In the entries that follow, the lines from the one with "(389, 397) = (616, 384): red" through the one with "(296, 63) = (843, 450): white" are the ones to write out, exactly and with both ends included. Nothing else should appear.

■ Excerpted data ■
⁂
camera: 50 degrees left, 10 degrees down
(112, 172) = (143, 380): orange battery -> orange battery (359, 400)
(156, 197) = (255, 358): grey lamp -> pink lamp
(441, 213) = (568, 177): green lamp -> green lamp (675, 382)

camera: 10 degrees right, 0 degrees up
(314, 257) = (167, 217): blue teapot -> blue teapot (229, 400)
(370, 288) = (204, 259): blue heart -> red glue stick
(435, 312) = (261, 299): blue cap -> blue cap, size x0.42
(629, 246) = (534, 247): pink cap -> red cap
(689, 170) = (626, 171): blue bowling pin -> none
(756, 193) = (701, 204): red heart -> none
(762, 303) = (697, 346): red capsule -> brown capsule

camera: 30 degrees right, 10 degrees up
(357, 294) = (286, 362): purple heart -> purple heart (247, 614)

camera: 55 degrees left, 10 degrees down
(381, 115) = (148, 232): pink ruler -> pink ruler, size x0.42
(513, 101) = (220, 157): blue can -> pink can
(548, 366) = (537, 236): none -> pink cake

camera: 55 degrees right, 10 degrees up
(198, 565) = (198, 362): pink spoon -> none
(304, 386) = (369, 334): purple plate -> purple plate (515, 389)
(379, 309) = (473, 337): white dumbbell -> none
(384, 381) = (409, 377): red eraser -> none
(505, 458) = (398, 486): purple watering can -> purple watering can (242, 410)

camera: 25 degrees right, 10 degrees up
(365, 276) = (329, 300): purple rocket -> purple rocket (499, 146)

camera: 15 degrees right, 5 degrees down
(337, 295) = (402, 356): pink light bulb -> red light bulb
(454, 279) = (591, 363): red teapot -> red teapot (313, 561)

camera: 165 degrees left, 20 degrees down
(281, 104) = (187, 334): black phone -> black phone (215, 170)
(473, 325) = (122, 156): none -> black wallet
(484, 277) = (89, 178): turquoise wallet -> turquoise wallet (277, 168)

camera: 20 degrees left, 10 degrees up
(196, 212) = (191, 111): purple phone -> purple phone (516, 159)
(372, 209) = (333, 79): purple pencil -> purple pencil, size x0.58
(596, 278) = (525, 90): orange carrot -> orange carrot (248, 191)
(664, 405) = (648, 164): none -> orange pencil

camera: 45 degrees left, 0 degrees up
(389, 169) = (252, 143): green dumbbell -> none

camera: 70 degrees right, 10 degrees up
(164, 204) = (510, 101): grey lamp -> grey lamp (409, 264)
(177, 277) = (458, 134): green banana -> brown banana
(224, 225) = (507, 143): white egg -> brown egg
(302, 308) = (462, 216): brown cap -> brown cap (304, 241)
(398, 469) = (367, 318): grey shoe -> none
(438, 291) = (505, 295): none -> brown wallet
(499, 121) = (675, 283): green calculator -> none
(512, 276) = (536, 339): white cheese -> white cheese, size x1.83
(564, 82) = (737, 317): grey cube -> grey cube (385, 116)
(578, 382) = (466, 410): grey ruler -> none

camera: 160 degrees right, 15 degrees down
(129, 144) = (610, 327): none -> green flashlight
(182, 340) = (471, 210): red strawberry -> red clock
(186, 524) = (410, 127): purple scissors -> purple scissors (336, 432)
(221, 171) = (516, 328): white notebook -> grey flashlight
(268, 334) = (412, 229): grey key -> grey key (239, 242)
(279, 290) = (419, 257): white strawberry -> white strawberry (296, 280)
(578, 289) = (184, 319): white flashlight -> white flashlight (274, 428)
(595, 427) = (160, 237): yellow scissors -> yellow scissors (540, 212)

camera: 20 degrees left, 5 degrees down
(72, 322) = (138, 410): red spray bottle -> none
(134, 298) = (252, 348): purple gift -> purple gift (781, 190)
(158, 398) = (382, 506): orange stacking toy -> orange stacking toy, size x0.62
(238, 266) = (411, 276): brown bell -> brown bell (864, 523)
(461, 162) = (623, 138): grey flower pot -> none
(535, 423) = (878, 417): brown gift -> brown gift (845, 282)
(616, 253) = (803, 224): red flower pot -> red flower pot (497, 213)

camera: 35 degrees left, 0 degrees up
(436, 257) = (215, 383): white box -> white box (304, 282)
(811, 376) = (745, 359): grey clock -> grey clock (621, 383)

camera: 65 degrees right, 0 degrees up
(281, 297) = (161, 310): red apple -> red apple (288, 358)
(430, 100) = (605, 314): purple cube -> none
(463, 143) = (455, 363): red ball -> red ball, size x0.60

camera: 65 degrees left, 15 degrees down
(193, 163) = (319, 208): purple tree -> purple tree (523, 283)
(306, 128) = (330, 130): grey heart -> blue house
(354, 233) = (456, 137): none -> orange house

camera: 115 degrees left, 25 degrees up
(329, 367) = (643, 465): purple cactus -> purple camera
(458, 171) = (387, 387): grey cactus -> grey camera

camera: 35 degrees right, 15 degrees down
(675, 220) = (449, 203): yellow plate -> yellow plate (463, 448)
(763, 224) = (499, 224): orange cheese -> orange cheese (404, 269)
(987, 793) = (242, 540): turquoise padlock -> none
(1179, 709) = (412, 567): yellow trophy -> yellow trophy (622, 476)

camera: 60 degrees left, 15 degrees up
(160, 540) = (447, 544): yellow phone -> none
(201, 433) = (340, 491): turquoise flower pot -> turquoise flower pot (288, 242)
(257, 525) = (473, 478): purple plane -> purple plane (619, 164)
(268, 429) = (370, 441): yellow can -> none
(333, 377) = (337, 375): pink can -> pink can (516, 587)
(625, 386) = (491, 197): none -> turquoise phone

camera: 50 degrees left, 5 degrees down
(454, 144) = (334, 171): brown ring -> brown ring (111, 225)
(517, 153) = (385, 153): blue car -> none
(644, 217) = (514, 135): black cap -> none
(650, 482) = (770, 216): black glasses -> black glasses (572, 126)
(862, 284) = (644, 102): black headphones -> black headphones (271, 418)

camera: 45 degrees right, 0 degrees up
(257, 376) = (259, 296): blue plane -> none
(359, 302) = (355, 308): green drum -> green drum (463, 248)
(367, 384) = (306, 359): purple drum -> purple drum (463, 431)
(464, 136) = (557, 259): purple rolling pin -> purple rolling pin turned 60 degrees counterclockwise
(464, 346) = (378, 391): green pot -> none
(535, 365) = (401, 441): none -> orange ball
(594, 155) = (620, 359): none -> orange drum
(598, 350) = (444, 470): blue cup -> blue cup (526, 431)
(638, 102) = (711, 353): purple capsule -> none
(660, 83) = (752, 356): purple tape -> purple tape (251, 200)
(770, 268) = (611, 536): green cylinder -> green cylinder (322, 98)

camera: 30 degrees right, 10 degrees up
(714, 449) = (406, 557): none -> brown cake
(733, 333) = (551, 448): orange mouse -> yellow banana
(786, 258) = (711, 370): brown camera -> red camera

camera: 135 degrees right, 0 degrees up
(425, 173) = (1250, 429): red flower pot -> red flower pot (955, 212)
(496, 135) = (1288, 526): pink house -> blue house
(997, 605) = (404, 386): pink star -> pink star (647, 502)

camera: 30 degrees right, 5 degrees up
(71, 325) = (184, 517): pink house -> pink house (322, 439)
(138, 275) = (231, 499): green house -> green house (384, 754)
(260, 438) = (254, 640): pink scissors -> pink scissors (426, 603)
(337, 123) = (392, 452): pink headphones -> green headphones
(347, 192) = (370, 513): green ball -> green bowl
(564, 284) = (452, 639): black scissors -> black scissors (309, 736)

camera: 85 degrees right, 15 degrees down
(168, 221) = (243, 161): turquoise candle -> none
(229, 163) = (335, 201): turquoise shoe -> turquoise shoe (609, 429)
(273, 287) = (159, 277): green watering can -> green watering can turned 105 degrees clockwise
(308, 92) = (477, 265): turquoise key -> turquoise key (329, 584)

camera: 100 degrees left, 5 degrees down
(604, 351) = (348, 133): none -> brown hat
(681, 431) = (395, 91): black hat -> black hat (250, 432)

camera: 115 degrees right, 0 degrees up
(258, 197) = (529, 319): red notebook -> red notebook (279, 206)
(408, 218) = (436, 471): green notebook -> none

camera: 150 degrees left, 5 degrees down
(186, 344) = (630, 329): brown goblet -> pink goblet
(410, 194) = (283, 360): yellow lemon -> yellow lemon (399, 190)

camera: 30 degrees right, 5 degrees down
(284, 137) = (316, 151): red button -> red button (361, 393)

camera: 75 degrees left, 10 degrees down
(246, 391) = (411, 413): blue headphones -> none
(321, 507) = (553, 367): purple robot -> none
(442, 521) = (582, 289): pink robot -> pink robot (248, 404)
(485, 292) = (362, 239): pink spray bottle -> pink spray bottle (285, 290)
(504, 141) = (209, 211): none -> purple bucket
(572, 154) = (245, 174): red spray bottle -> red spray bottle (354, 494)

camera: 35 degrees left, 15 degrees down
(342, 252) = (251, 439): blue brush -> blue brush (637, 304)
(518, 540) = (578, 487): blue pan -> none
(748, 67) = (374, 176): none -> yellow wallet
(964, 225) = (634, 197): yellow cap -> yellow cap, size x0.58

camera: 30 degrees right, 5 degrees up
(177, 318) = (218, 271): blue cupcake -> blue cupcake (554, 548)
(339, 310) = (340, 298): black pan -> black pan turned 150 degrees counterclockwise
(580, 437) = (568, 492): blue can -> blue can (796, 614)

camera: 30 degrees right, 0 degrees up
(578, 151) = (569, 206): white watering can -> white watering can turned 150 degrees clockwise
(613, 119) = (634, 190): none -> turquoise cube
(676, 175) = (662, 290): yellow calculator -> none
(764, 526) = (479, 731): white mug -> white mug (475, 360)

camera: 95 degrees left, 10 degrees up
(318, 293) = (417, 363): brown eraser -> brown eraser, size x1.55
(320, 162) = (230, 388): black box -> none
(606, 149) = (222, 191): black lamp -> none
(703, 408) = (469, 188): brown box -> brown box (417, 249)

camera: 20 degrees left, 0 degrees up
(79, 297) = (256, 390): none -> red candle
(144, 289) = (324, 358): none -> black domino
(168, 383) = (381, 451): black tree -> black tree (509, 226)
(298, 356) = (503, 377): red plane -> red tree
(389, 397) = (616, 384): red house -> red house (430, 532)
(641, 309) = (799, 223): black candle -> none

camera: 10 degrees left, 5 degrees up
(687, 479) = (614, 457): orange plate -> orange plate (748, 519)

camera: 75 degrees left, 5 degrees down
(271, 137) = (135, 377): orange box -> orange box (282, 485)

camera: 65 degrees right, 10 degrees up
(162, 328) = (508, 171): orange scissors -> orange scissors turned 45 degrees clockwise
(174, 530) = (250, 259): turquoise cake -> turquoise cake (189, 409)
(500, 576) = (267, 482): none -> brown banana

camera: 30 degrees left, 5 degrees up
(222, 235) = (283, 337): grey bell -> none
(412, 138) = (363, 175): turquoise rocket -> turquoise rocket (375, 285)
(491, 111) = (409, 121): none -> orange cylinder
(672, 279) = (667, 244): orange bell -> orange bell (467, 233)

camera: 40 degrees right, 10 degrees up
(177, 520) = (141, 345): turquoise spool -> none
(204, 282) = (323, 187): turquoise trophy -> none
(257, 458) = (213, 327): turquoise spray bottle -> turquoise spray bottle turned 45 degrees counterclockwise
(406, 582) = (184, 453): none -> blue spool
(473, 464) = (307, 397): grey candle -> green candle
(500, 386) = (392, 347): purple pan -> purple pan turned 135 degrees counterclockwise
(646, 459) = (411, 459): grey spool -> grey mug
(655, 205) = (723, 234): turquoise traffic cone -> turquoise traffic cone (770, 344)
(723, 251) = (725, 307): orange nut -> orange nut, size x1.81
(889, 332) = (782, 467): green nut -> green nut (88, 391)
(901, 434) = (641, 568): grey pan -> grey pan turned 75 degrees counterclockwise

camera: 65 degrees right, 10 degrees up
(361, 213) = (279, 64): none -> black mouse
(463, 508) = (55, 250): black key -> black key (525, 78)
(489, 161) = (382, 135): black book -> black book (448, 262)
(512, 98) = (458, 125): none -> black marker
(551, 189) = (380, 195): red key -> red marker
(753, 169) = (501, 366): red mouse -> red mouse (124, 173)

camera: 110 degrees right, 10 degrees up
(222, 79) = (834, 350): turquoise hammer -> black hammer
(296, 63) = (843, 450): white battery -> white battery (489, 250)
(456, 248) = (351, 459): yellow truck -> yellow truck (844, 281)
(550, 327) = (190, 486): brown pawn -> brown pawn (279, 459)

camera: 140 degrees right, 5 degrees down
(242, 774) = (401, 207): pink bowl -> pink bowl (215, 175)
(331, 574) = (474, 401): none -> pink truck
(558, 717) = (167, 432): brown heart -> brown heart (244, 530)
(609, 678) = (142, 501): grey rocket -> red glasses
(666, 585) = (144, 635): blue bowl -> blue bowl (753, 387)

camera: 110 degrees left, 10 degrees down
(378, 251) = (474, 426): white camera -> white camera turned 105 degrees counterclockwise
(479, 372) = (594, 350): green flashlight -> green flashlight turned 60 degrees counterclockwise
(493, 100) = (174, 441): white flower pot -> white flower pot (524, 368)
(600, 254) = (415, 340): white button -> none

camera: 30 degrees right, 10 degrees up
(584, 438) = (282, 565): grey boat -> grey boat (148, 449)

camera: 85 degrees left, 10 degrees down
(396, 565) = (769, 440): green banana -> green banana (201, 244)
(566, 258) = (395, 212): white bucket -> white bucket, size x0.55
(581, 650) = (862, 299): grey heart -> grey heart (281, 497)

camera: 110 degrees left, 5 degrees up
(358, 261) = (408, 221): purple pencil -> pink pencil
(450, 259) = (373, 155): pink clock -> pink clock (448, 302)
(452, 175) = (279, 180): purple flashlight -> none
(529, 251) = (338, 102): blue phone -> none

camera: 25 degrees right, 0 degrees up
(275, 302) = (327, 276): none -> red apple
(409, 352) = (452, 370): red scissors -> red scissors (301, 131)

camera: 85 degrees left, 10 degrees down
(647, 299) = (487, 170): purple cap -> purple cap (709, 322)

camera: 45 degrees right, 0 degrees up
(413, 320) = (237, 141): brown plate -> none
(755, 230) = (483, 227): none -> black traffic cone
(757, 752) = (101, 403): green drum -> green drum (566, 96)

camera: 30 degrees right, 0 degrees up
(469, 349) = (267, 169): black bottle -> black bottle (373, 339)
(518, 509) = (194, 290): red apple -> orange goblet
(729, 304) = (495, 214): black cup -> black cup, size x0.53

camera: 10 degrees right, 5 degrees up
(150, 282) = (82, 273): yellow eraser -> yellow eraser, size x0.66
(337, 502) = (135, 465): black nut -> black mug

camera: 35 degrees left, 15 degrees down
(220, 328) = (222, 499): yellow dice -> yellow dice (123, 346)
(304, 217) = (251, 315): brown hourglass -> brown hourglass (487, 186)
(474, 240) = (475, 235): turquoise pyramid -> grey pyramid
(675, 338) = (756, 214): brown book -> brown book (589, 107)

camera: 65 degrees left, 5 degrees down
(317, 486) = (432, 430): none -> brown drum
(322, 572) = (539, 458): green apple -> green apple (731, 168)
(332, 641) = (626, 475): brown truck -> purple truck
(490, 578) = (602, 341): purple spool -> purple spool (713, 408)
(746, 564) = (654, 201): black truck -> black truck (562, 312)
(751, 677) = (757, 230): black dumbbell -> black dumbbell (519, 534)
⁂
■ Answer ■
(389, 397) = (616, 384): red house -> red house (430, 532)
(641, 309) = (799, 223): black candle -> none

camera: 10 degrees left, 5 degrees up
(687, 479) = (614, 457): orange plate -> orange plate (748, 519)

camera: 75 degrees left, 5 degrees down
(271, 137) = (135, 377): orange box -> orange box (282, 485)

camera: 65 degrees right, 10 degrees up
(162, 328) = (508, 171): orange scissors -> orange scissors turned 45 degrees clockwise
(174, 530) = (250, 259): turquoise cake -> turquoise cake (189, 409)
(500, 576) = (267, 482): none -> brown banana

camera: 30 degrees left, 5 degrees up
(222, 235) = (283, 337): grey bell -> none
(412, 138) = (363, 175): turquoise rocket -> turquoise rocket (375, 285)
(491, 111) = (409, 121): none -> orange cylinder
(672, 279) = (667, 244): orange bell -> orange bell (467, 233)

camera: 40 degrees right, 10 degrees up
(177, 520) = (141, 345): turquoise spool -> none
(204, 282) = (323, 187): turquoise trophy -> none
(257, 458) = (213, 327): turquoise spray bottle -> turquoise spray bottle turned 45 degrees counterclockwise
(406, 582) = (184, 453): none -> blue spool
(473, 464) = (307, 397): grey candle -> green candle
(500, 386) = (392, 347): purple pan -> purple pan turned 135 degrees counterclockwise
(646, 459) = (411, 459): grey spool -> grey mug
(655, 205) = (723, 234): turquoise traffic cone -> turquoise traffic cone (770, 344)
(723, 251) = (725, 307): orange nut -> orange nut, size x1.81
(889, 332) = (782, 467): green nut -> green nut (88, 391)
(901, 434) = (641, 568): grey pan -> grey pan turned 75 degrees counterclockwise

camera: 65 degrees right, 10 degrees up
(361, 213) = (279, 64): none -> black mouse
(463, 508) = (55, 250): black key -> black key (525, 78)
(489, 161) = (382, 135): black book -> black book (448, 262)
(512, 98) = (458, 125): none -> black marker
(551, 189) = (380, 195): red key -> red marker
(753, 169) = (501, 366): red mouse -> red mouse (124, 173)

camera: 110 degrees right, 10 degrees up
(222, 79) = (834, 350): turquoise hammer -> black hammer
(296, 63) = (843, 450): white battery -> white battery (489, 250)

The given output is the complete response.